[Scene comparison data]
Segment Open
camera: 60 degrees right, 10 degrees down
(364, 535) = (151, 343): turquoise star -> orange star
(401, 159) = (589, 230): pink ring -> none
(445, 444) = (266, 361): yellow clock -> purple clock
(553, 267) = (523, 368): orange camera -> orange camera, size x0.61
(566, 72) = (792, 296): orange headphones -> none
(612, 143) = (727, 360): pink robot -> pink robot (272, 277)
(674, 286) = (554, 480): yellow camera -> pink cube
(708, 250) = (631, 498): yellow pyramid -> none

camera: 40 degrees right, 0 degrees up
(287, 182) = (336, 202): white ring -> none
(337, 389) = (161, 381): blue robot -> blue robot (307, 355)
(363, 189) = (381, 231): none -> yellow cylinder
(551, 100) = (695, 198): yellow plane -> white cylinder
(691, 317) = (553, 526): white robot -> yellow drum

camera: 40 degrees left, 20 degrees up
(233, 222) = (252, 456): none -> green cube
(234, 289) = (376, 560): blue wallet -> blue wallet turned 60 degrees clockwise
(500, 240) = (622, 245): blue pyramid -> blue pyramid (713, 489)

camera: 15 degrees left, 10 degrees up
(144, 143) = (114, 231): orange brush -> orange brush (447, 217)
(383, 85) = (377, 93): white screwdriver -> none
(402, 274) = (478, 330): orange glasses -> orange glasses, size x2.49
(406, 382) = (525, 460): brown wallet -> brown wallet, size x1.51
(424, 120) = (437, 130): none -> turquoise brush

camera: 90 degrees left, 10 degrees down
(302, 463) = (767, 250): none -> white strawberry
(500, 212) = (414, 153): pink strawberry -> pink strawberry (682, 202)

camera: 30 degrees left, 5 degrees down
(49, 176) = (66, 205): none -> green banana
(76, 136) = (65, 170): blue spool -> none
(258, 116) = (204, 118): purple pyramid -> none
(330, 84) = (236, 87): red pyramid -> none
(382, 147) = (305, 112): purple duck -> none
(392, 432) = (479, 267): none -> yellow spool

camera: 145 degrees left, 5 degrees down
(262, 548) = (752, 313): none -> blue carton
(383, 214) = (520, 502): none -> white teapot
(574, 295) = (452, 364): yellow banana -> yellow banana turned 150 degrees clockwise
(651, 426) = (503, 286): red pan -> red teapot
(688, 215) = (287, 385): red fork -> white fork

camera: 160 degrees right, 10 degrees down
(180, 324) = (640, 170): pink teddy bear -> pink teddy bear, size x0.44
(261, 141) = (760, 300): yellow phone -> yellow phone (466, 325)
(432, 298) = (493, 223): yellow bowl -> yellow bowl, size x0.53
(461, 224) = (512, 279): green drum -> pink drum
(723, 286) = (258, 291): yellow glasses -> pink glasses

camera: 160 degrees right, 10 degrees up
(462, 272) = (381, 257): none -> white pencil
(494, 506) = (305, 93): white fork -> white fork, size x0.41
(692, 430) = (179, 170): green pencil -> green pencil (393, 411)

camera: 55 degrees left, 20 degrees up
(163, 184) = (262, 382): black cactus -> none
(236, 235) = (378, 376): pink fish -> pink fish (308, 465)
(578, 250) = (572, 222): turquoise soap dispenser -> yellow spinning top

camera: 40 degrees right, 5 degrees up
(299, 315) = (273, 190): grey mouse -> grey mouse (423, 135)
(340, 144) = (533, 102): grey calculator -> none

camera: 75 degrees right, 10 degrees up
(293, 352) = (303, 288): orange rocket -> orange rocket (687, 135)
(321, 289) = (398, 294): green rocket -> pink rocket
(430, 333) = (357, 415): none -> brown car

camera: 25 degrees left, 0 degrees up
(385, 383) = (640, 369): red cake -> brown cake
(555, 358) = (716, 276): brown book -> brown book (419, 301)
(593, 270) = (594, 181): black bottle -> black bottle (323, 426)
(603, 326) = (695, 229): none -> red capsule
Segment Closed
## What you are asked to do
The required output is every line from the one with "(236, 235) = (378, 376): pink" to the final line of the entries, repeated exactly and with nothing else.

## Expected answer
(236, 235) = (378, 376): pink fish -> pink fish (308, 465)
(578, 250) = (572, 222): turquoise soap dispenser -> yellow spinning top

camera: 40 degrees right, 5 degrees up
(299, 315) = (273, 190): grey mouse -> grey mouse (423, 135)
(340, 144) = (533, 102): grey calculator -> none

camera: 75 degrees right, 10 degrees up
(293, 352) = (303, 288): orange rocket -> orange rocket (687, 135)
(321, 289) = (398, 294): green rocket -> pink rocket
(430, 333) = (357, 415): none -> brown car

camera: 25 degrees left, 0 degrees up
(385, 383) = (640, 369): red cake -> brown cake
(555, 358) = (716, 276): brown book -> brown book (419, 301)
(593, 270) = (594, 181): black bottle -> black bottle (323, 426)
(603, 326) = (695, 229): none -> red capsule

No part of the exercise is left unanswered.